Copy all the lines of the listing below exactly. Skip the images.

▶ _Supplied information_:
_____

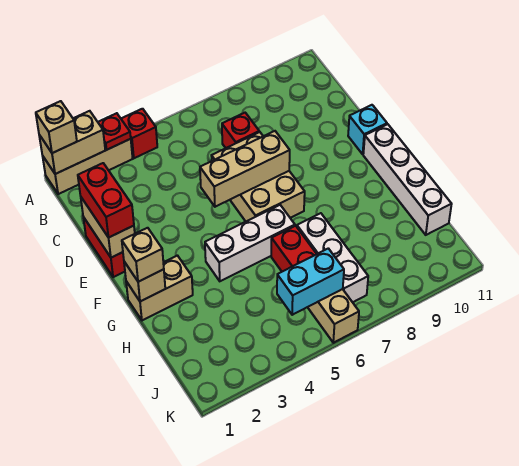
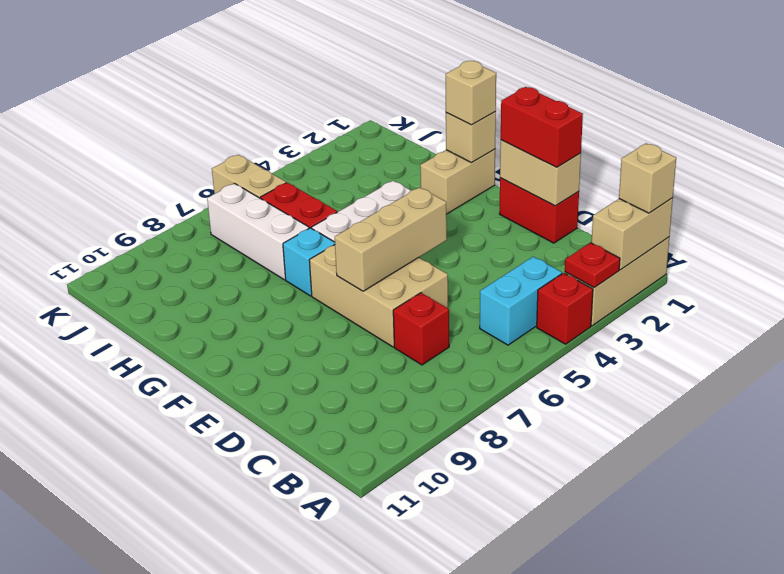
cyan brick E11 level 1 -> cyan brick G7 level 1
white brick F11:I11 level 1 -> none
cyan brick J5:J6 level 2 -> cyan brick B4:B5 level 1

_____

▶ _Reply_:
cyan brick E11 level 1 -> cyan brick G7 level 1
white brick F11:I11 level 1 -> none
cyan brick J5:J6 level 2 -> cyan brick B4:B5 level 1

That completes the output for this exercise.